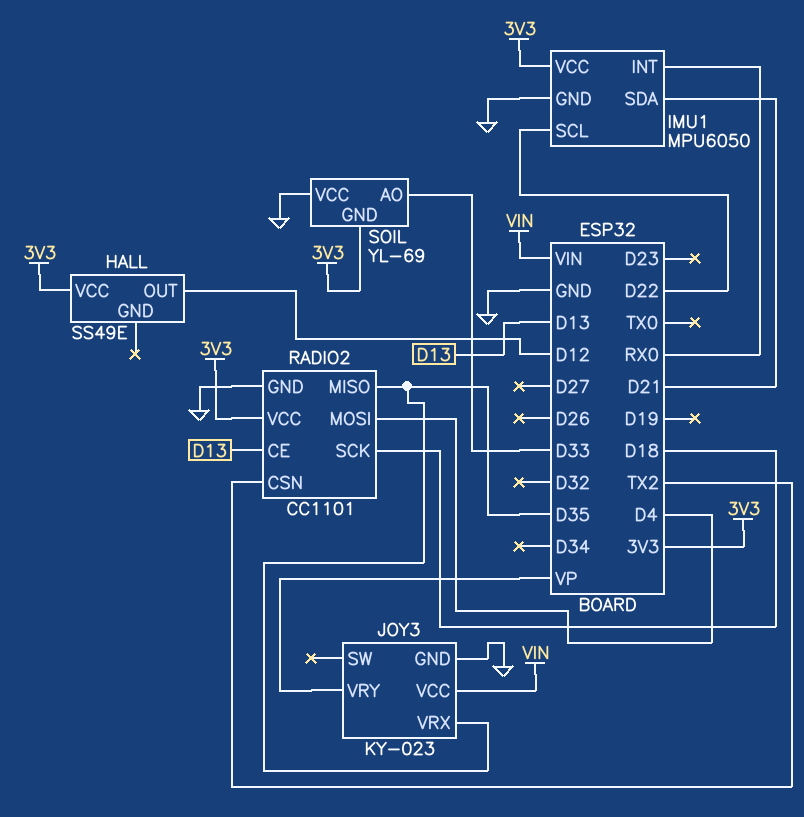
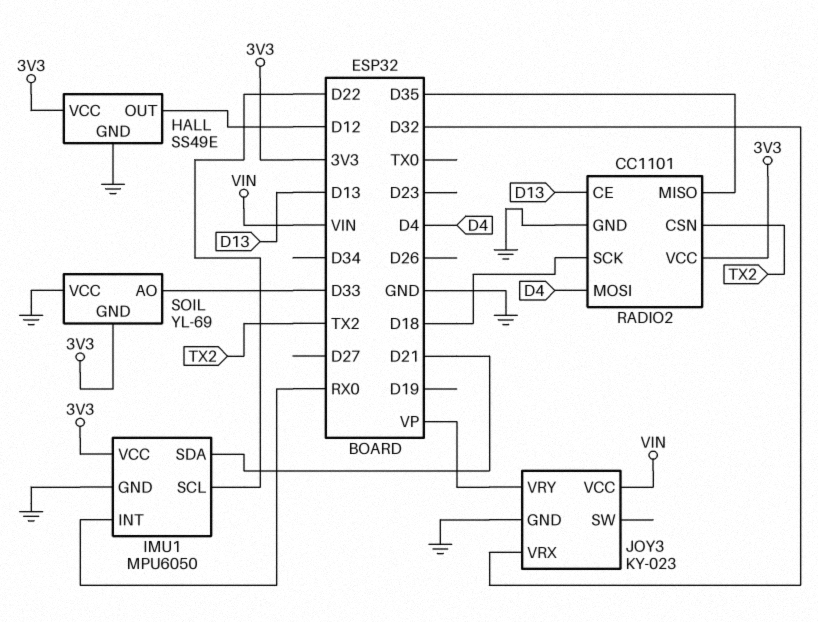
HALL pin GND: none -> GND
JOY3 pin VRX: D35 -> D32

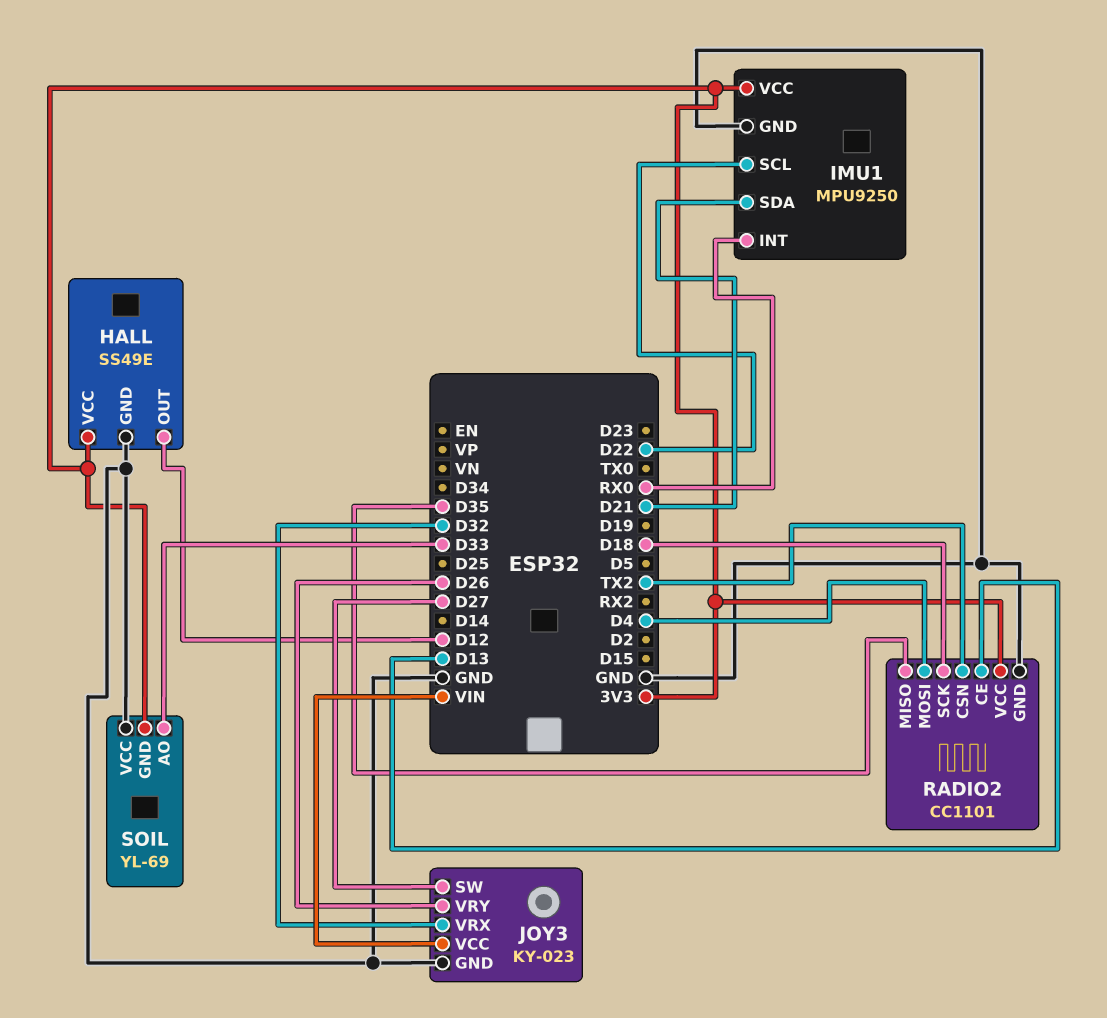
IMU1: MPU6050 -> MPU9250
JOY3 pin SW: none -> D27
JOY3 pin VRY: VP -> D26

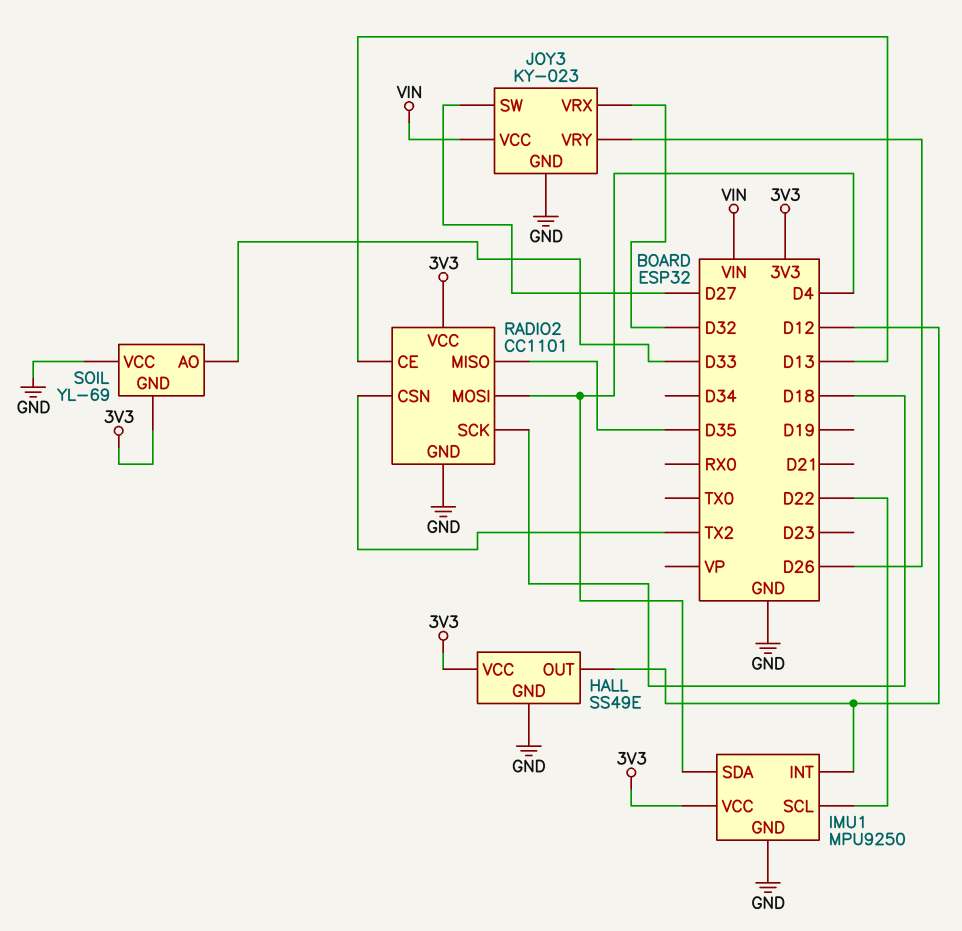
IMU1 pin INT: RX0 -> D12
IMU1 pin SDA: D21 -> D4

== == ==

TASK DESCRIPTION →
Repeat all of the data above word for word, minus the pictures.

TASK ANSWER →
HALL pin GND: none -> GND
JOY3 pin VRX: D35 -> D32

IMU1: MPU6050 -> MPU9250
JOY3 pin SW: none -> D27
JOY3 pin VRY: VP -> D26

IMU1 pin INT: RX0 -> D12
IMU1 pin SDA: D21 -> D4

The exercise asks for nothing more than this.